* _Data for processing_
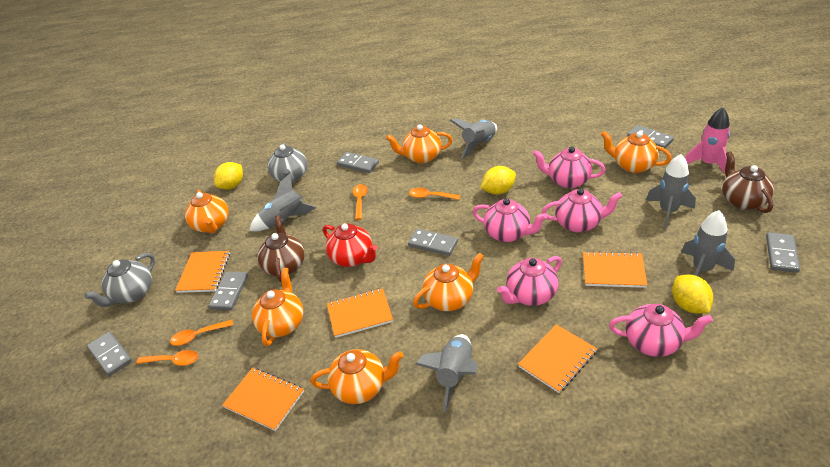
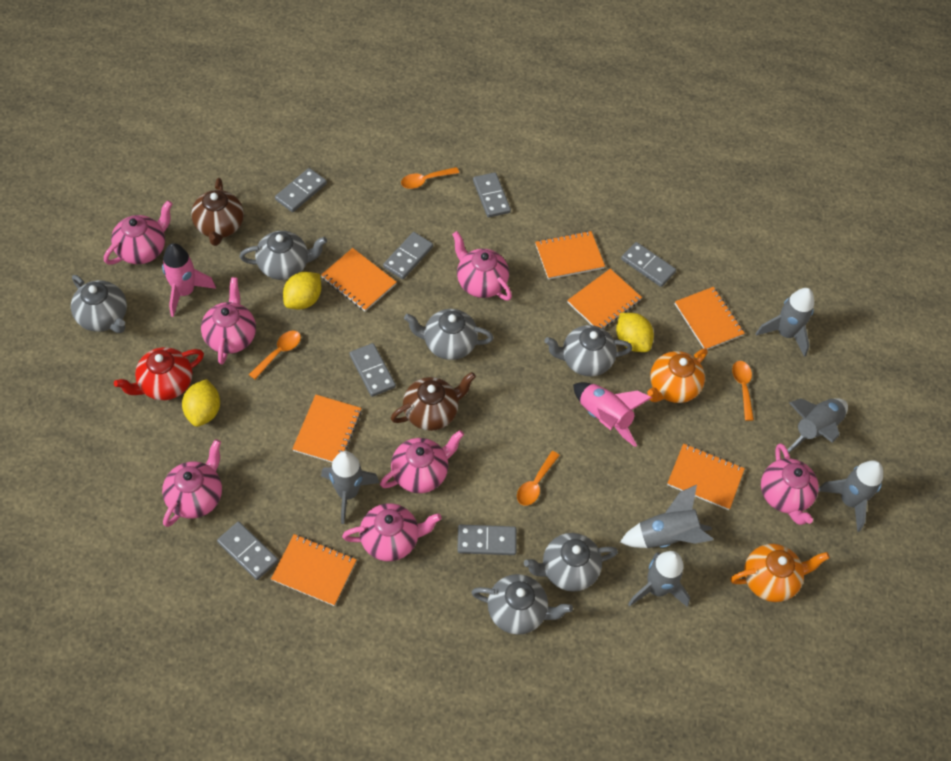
grey domino: 6 -> 7
grey rocket: 5 -> 6
grey teapot: 2 -> 6
orange notebook: 5 -> 7
orange teapot: 6 -> 2
pink rocket: 1 -> 2
pink teapot: 5 -> 7

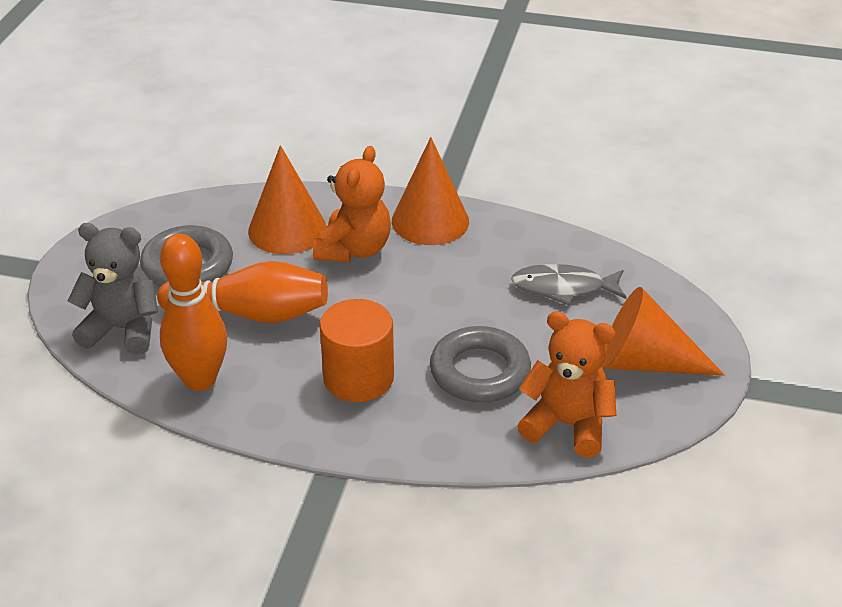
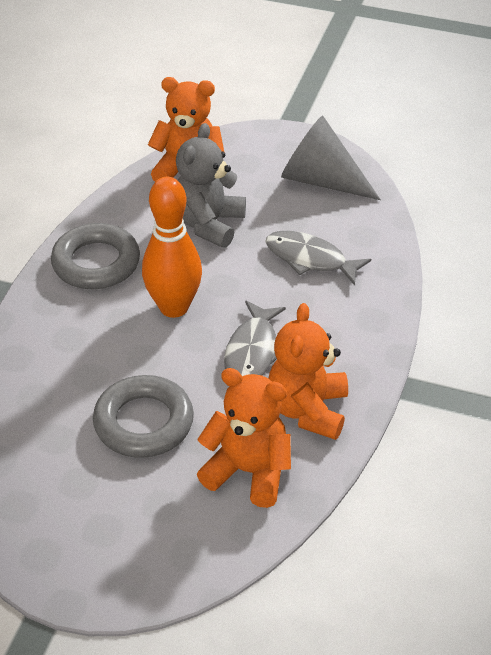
grey cone: 0 -> 1
grey fish: 1 -> 2
orange bowling pin: 2 -> 1
orange cone: 3 -> 0
orange cylinder: 1 -> 0
orange teddy bear: 2 -> 3

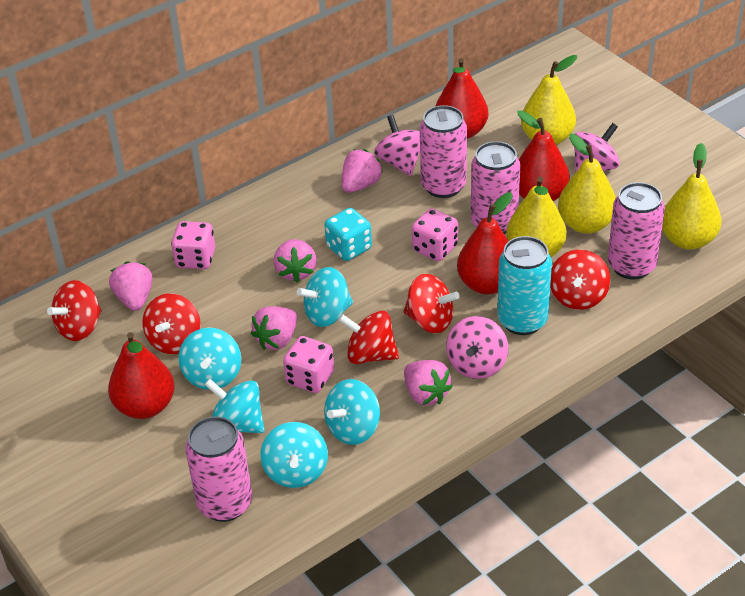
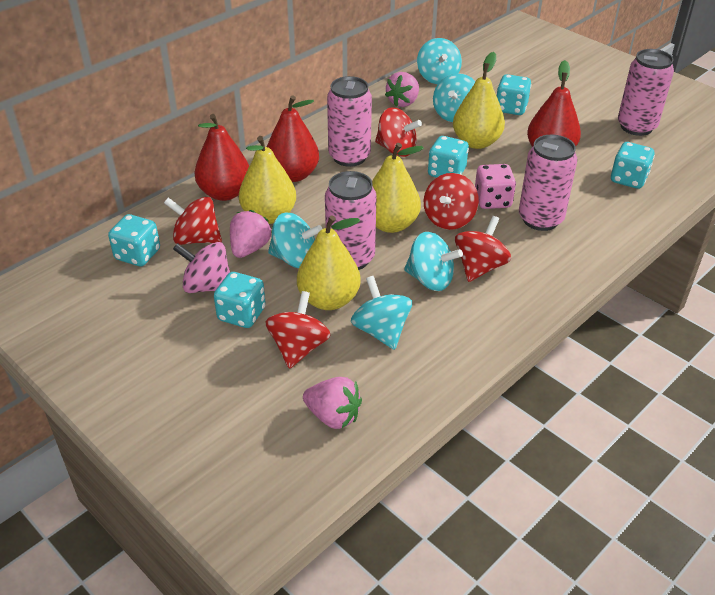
pink dice: 3 -> 1
pink spinning top: 3 -> 1
pink strawberry: 5 -> 3
red pear: 4 -> 3
turquoise can: 1 -> 0
turquoise dice: 1 -> 5

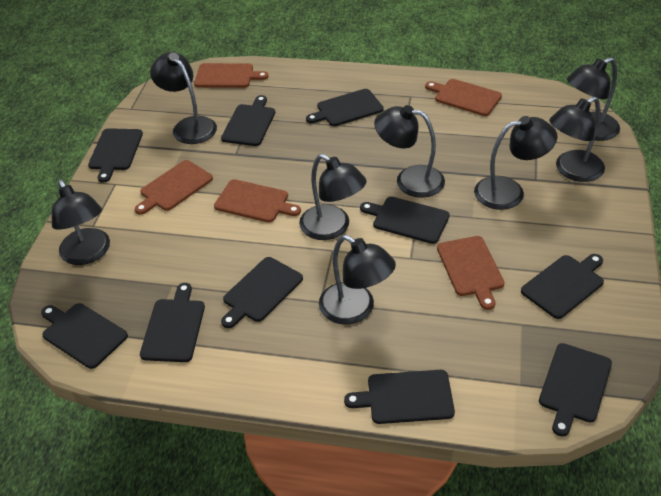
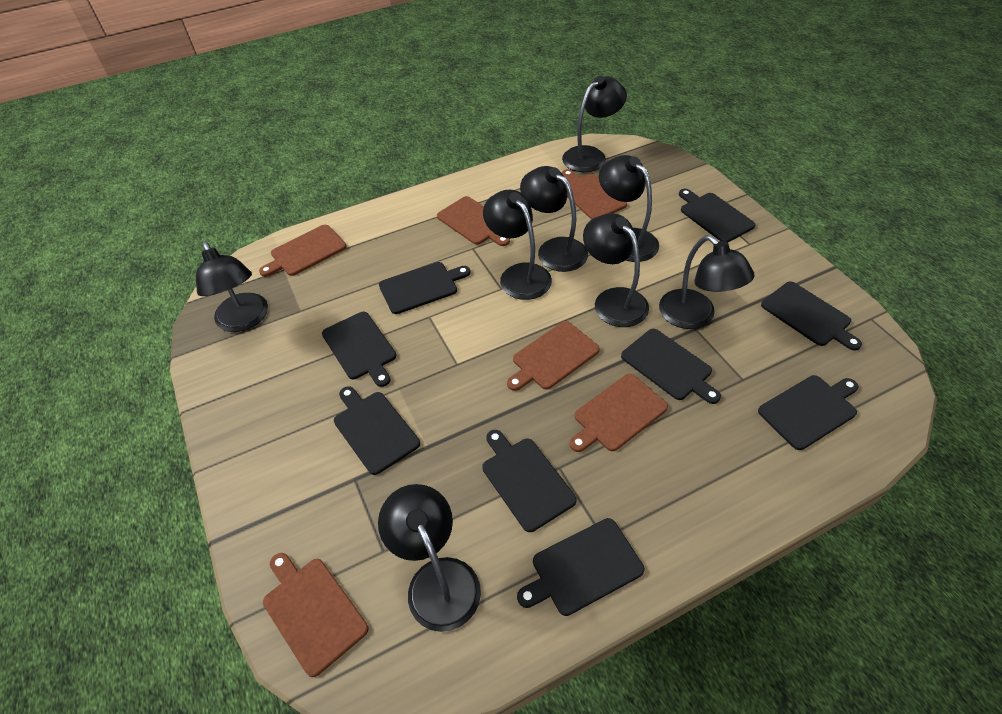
black cutting board: 10 -> 9
brown cutting board: 5 -> 6

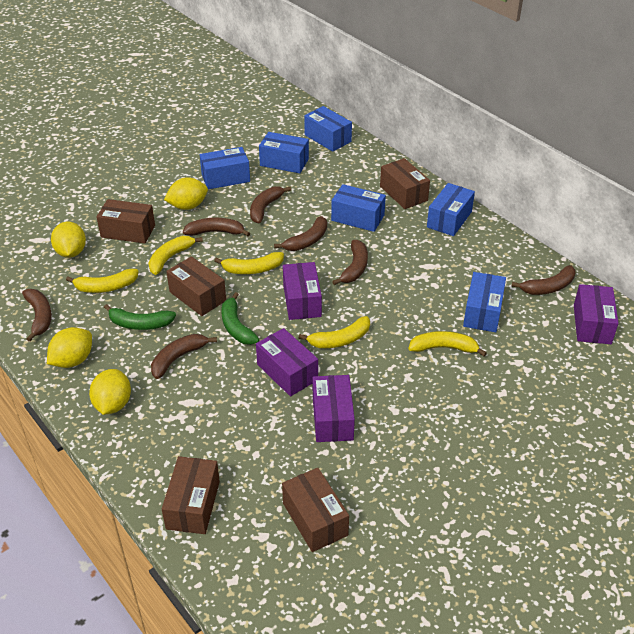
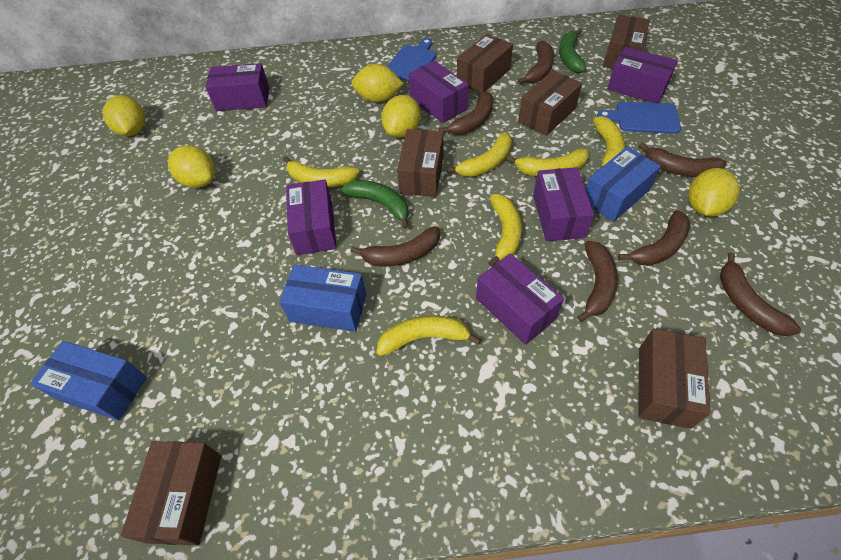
blue box: 6 -> 3
blue cutting board: 0 -> 2
brown box: 5 -> 6
purple box: 4 -> 6
yellow banana: 5 -> 6
yellow lemon: 4 -> 5

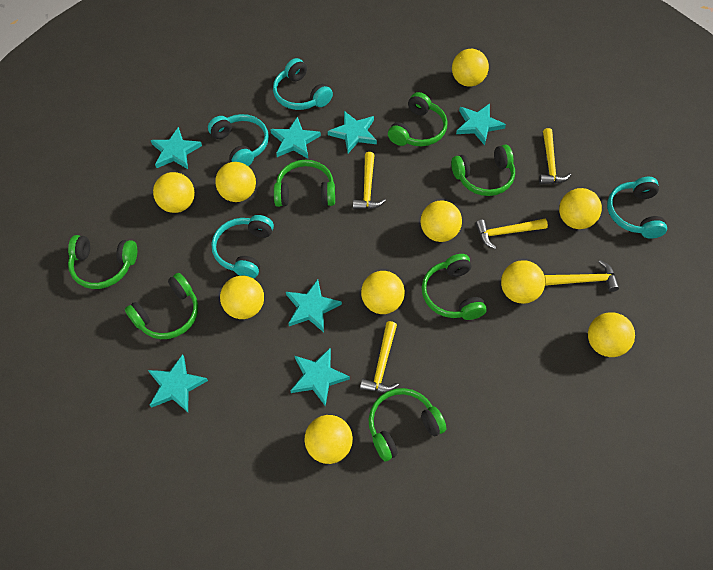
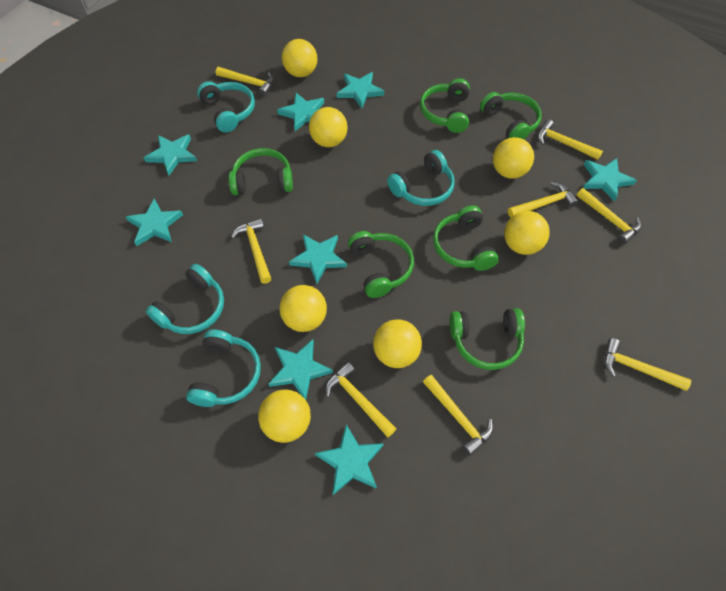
green headphones: 7 -> 6
turquoise star: 7 -> 8
yellow ball: 10 -> 7
yellow hammer: 5 -> 8

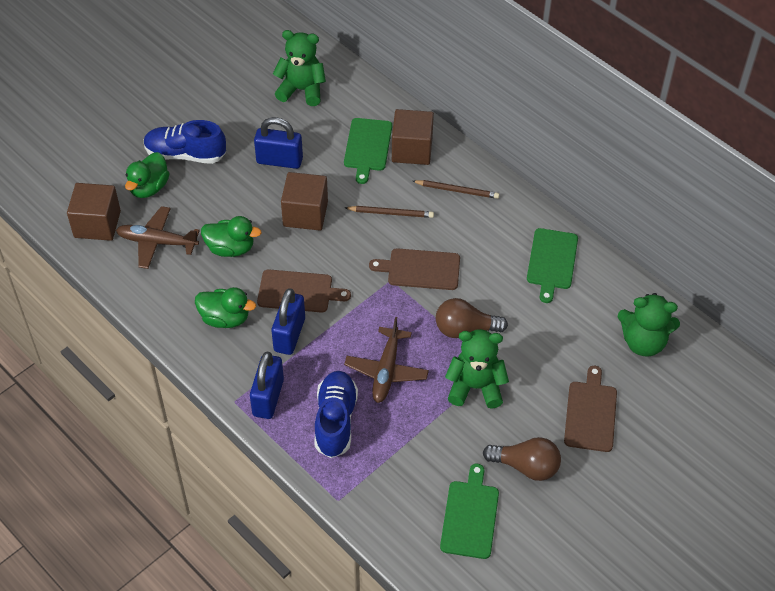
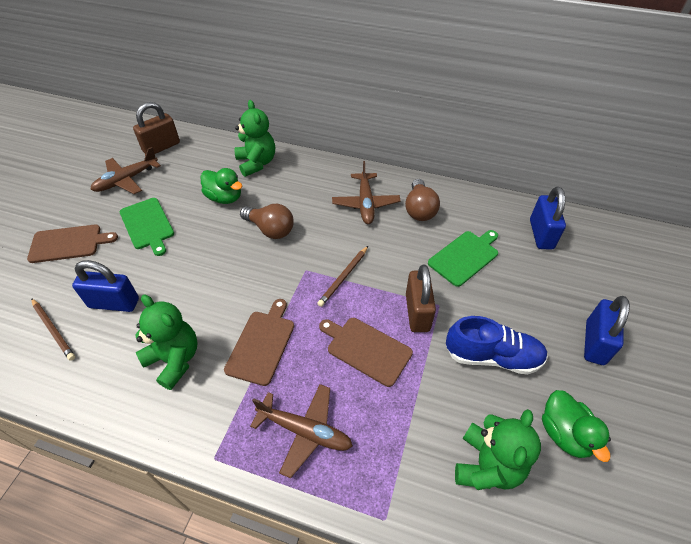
blue shoe: 2 -> 1
brown cube: 3 -> 0
brown padlock: 0 -> 2
brown plane: 2 -> 3
green cutting board: 3 -> 2
green duck: 3 -> 2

* _Required action_
An exact copy is needed of the lines from the start of the listing through the line with "yellow banana: 5 -> 6", both end lines included and pictures excluded.

* _The completed task_
grey domino: 6 -> 7
grey rocket: 5 -> 6
grey teapot: 2 -> 6
orange notebook: 5 -> 7
orange teapot: 6 -> 2
pink rocket: 1 -> 2
pink teapot: 5 -> 7

grey cone: 0 -> 1
grey fish: 1 -> 2
orange bowling pin: 2 -> 1
orange cone: 3 -> 0
orange cylinder: 1 -> 0
orange teddy bear: 2 -> 3

pink dice: 3 -> 1
pink spinning top: 3 -> 1
pink strawberry: 5 -> 3
red pear: 4 -> 3
turquoise can: 1 -> 0
turquoise dice: 1 -> 5

black cutting board: 10 -> 9
brown cutting board: 5 -> 6

blue box: 6 -> 3
blue cutting board: 0 -> 2
brown box: 5 -> 6
purple box: 4 -> 6
yellow banana: 5 -> 6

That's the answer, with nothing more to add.